> _About this task_
The line containing "pink pan [190,428,351,574] -> none" and every line after it through the end of the records: return those exactly, and nothing more.

Record extracts below:

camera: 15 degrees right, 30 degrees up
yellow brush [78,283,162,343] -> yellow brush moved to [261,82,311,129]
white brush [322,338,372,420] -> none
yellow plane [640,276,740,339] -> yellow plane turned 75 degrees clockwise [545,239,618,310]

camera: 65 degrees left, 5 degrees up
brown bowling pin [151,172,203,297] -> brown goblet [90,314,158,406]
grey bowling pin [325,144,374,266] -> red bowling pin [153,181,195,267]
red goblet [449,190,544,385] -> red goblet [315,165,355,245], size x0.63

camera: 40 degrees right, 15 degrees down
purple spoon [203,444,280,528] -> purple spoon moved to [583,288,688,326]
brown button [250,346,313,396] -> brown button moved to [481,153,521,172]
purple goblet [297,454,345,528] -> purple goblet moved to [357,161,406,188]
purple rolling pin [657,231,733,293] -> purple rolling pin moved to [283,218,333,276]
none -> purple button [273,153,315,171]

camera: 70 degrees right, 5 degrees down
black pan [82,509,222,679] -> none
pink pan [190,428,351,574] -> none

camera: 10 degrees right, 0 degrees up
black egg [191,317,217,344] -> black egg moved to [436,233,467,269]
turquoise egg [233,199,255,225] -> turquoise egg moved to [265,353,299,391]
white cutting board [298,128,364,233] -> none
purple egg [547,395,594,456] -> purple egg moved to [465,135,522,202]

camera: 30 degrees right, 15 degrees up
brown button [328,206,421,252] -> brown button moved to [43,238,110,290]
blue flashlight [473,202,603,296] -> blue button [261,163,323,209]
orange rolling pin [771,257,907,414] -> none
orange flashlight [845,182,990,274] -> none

End of Record extracts.

> _Written response_
pink pan [190,428,351,574] -> none

camera: 10 degrees right, 0 degrees up
black egg [191,317,217,344] -> black egg moved to [436,233,467,269]
turquoise egg [233,199,255,225] -> turquoise egg moved to [265,353,299,391]
white cutting board [298,128,364,233] -> none
purple egg [547,395,594,456] -> purple egg moved to [465,135,522,202]

camera: 30 degrees right, 15 degrees up
brown button [328,206,421,252] -> brown button moved to [43,238,110,290]
blue flashlight [473,202,603,296] -> blue button [261,163,323,209]
orange rolling pin [771,257,907,414] -> none
orange flashlight [845,182,990,274] -> none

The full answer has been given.